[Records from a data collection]
*** Block opens ***
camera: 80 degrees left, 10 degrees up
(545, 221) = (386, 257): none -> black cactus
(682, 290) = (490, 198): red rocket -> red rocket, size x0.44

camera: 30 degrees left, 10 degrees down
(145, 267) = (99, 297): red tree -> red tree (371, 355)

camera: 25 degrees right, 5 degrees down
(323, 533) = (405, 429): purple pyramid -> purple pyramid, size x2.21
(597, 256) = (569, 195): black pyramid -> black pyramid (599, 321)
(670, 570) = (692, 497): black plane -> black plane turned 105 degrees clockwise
*** Block closes ***
*** Block opens ***
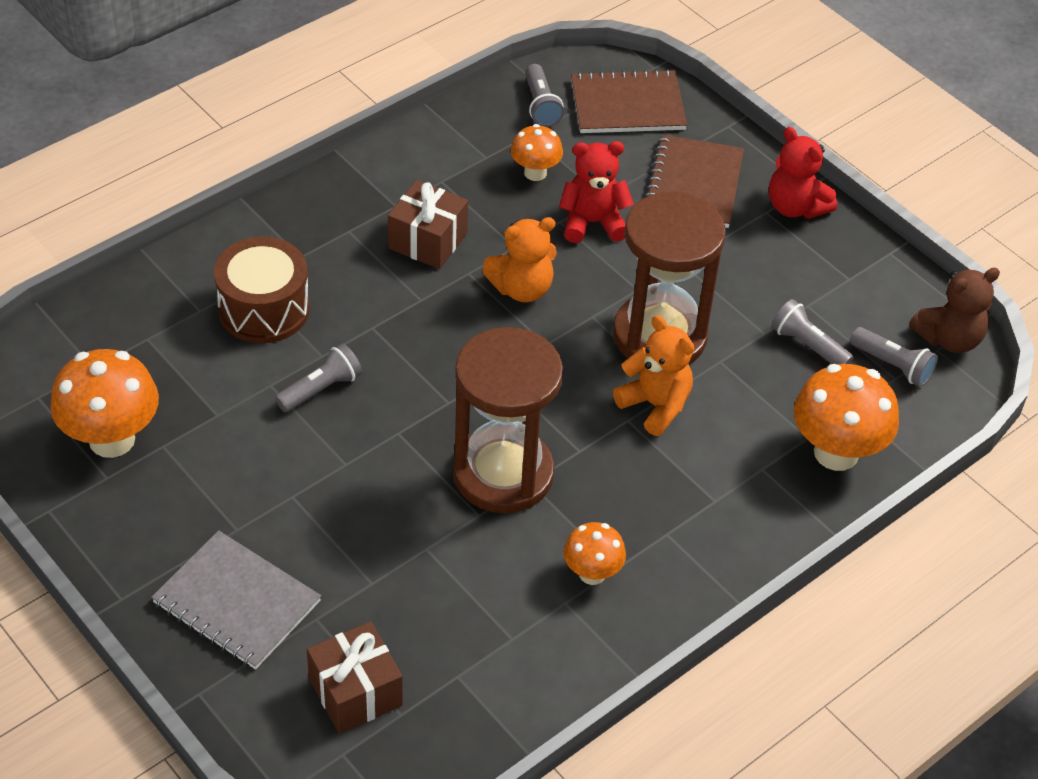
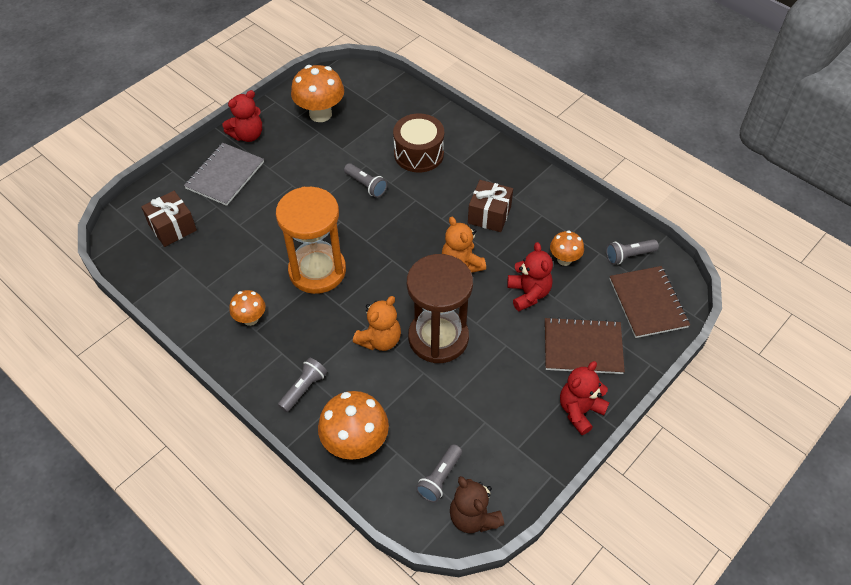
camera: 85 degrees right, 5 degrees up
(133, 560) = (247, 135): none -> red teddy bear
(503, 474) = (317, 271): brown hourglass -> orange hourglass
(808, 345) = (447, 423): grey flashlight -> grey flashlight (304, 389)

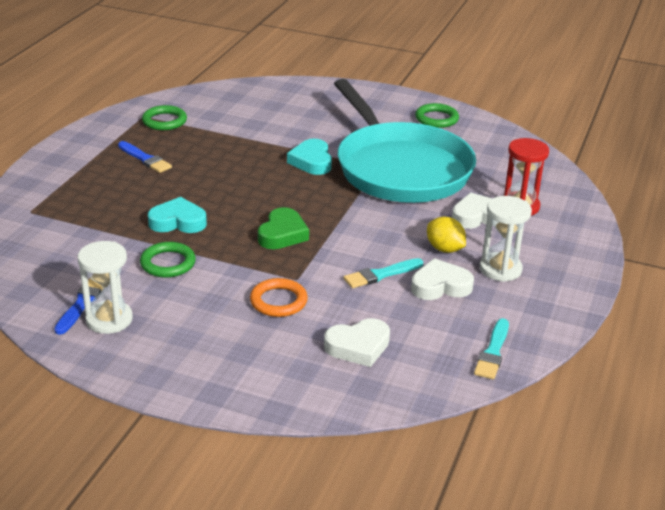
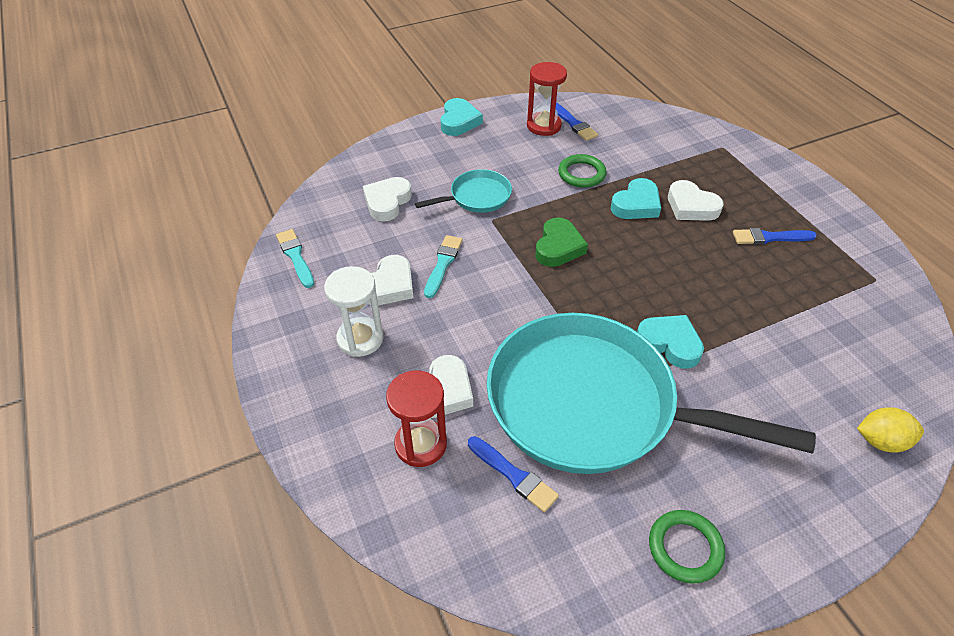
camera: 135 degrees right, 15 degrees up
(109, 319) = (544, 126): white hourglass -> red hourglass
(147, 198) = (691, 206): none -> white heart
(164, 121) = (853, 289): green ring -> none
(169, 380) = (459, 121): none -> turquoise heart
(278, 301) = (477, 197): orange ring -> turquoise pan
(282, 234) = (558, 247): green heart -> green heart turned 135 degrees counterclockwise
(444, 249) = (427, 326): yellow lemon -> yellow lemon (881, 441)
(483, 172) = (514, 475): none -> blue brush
*** Block closes ***
▶ [Task item] An exact copy is needed of the stretch above that opens with the line containing "(808, 345) = (447, 423): grey" and closes with the line containing "(483, 172) = (514, 475): none -> blue brush"; the pictures are not part of it.

▶ [Response to the task]
(808, 345) = (447, 423): grey flashlight -> grey flashlight (304, 389)

camera: 135 degrees right, 15 degrees up
(109, 319) = (544, 126): white hourglass -> red hourglass
(147, 198) = (691, 206): none -> white heart
(164, 121) = (853, 289): green ring -> none
(169, 380) = (459, 121): none -> turquoise heart
(278, 301) = (477, 197): orange ring -> turquoise pan
(282, 234) = (558, 247): green heart -> green heart turned 135 degrees counterclockwise
(444, 249) = (427, 326): yellow lemon -> yellow lemon (881, 441)
(483, 172) = (514, 475): none -> blue brush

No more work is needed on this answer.